Work required: In the entries below, identify every line with the string "RESET" and copy it.

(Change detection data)
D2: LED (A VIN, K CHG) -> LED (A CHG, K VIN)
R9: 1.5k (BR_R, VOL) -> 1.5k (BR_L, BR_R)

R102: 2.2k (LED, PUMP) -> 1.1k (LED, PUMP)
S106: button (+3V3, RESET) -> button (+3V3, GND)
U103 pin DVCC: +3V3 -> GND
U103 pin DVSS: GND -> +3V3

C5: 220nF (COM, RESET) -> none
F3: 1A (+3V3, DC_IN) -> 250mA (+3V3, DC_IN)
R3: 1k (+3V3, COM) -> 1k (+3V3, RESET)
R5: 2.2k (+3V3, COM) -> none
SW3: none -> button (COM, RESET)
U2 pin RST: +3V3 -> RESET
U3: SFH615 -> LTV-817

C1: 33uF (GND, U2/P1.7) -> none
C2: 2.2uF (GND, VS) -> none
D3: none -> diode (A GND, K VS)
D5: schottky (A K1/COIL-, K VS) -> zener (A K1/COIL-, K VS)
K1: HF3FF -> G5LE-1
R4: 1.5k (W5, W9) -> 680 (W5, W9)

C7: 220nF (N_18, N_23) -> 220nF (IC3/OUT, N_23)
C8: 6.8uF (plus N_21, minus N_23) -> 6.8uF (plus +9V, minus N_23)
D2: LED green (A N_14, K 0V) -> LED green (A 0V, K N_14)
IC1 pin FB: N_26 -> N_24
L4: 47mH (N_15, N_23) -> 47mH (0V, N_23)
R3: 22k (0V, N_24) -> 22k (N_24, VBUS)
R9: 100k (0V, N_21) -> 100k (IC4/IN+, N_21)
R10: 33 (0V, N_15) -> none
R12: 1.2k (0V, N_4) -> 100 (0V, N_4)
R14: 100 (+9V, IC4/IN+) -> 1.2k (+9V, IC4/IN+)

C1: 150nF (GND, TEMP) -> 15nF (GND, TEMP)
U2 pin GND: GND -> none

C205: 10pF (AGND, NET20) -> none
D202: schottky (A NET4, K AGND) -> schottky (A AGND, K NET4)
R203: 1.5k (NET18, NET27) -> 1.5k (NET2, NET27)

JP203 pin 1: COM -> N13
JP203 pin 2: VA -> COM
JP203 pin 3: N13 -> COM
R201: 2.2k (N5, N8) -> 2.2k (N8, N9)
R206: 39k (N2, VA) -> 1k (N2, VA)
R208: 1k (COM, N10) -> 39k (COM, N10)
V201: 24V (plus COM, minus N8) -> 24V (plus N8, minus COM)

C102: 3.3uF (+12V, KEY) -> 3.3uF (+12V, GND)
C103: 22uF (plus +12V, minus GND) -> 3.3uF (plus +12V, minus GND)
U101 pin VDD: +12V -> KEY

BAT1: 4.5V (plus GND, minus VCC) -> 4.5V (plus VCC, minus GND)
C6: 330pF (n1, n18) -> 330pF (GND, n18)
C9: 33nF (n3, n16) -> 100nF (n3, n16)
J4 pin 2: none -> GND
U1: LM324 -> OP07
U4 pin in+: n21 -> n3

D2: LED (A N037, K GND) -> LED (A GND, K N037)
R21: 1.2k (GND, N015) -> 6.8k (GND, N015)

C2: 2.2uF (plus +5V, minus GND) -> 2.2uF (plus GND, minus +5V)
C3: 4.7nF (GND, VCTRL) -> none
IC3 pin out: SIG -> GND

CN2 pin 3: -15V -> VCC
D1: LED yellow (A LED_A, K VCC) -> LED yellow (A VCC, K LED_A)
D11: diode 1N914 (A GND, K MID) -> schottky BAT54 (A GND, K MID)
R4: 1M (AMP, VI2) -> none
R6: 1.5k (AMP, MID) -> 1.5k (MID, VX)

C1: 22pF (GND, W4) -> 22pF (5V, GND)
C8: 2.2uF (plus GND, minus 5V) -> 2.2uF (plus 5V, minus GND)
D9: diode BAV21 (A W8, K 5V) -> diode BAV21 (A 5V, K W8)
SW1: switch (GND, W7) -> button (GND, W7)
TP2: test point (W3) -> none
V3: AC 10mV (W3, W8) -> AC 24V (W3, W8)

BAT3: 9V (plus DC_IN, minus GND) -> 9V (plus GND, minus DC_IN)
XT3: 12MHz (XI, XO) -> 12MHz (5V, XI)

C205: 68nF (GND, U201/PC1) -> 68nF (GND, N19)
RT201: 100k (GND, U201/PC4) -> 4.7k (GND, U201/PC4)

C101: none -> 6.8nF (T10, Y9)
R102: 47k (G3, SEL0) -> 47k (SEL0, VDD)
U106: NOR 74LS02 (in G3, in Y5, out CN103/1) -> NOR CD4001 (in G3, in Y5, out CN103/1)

Response for this exercise:
S106: button (+3V3, RESET) -> button (+3V3, GND)
C5: 220nF (COM, RESET) -> none
R3: 1k (+3V3, COM) -> 1k (+3V3, RESET)
SW3: none -> button (COM, RESET)
U2 pin RST: +3V3 -> RESET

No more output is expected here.